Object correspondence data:

Content starts

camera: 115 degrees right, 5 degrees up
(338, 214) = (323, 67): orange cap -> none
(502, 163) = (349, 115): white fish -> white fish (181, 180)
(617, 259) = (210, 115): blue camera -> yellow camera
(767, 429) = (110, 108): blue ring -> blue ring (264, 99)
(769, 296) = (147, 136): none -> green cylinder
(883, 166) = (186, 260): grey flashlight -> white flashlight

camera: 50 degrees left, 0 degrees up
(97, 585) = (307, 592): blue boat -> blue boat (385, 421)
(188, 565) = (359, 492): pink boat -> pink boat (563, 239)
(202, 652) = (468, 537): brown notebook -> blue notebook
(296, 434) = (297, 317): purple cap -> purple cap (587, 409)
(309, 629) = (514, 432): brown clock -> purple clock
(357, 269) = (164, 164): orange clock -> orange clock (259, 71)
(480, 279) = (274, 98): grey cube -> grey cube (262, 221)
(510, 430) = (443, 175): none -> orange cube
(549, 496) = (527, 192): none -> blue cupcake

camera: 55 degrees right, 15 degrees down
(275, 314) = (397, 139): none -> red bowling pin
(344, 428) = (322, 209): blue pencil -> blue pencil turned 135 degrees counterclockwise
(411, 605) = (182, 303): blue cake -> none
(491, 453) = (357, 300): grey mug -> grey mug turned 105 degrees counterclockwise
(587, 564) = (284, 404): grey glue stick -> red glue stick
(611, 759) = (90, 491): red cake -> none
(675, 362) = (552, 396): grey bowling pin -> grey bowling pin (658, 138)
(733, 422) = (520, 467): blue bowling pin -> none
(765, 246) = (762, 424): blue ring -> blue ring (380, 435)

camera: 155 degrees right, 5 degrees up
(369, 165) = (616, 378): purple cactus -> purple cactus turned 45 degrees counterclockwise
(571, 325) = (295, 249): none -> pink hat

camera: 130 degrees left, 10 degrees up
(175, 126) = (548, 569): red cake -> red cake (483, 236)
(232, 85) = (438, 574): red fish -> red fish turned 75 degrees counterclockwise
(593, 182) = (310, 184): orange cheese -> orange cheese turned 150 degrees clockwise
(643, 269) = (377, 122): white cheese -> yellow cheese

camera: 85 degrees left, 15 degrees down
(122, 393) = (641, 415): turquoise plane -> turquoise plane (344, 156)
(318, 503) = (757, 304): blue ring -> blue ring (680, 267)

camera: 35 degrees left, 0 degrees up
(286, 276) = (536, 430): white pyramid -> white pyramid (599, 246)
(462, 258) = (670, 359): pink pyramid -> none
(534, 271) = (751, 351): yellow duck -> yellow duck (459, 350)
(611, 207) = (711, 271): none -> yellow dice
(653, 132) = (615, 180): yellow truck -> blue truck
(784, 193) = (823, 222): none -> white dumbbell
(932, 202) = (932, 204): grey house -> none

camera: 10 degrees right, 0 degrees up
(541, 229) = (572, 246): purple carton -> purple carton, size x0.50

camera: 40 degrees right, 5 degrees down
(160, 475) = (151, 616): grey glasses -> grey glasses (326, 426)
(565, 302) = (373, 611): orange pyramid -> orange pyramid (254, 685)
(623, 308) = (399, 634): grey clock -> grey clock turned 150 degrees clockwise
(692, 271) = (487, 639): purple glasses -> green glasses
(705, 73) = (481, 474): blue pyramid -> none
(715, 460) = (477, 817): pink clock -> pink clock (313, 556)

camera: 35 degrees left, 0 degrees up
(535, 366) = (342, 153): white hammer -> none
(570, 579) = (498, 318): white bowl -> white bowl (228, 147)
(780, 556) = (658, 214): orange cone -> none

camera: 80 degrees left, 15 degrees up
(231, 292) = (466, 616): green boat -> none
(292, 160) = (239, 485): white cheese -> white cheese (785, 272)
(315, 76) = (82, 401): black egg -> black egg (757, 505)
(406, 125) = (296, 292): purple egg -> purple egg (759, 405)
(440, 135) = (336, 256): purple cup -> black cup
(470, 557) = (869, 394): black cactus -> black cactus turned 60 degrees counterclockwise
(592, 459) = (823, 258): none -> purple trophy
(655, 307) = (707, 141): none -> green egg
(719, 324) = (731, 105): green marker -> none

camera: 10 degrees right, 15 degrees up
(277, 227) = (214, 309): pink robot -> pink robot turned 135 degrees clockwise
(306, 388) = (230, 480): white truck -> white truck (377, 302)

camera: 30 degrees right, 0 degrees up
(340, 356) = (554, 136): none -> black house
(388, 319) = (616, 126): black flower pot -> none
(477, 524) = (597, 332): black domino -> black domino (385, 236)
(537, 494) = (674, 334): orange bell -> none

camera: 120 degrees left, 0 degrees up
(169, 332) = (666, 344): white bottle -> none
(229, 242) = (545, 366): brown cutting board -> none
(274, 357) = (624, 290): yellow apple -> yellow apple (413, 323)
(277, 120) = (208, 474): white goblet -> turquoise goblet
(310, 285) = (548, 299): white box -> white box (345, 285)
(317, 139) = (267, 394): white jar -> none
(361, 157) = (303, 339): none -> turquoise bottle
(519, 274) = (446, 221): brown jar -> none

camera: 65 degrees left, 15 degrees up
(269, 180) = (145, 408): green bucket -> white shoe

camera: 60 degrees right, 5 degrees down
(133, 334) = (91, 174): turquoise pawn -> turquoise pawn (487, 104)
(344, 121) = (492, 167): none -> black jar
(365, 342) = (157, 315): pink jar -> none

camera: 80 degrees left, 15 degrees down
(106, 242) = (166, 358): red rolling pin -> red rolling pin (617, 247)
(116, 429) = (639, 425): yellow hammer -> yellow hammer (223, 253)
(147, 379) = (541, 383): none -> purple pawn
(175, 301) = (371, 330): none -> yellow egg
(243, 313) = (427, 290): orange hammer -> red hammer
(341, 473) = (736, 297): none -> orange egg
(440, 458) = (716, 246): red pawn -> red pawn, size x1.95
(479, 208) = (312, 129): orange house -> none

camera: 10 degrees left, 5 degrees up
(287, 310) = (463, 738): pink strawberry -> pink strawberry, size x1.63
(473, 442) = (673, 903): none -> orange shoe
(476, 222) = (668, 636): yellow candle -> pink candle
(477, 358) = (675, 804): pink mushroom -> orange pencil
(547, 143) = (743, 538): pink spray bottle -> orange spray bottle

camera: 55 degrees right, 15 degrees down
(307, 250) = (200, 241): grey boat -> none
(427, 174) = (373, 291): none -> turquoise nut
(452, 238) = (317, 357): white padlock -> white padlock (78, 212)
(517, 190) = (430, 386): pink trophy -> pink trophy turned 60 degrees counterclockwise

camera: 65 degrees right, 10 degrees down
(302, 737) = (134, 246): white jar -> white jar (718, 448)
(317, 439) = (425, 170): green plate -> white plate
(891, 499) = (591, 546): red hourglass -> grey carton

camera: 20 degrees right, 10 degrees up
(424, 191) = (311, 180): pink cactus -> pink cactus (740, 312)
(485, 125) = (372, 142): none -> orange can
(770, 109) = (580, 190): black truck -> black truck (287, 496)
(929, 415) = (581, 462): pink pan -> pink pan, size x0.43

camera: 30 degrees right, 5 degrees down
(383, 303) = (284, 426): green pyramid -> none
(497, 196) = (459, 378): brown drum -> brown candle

Content ends

- **Directions**
Write out, from the lines above, only those from the line with "(655, 307) = (707, 141): none -> green egg" to the line with "(477, 524) = (597, 332): black", exactly as given, including the first and the last.

- **Your solution**
(655, 307) = (707, 141): none -> green egg
(719, 324) = (731, 105): green marker -> none

camera: 10 degrees right, 15 degrees up
(277, 227) = (214, 309): pink robot -> pink robot turned 135 degrees clockwise
(306, 388) = (230, 480): white truck -> white truck (377, 302)

camera: 30 degrees right, 0 degrees up
(340, 356) = (554, 136): none -> black house
(388, 319) = (616, 126): black flower pot -> none
(477, 524) = (597, 332): black domino -> black domino (385, 236)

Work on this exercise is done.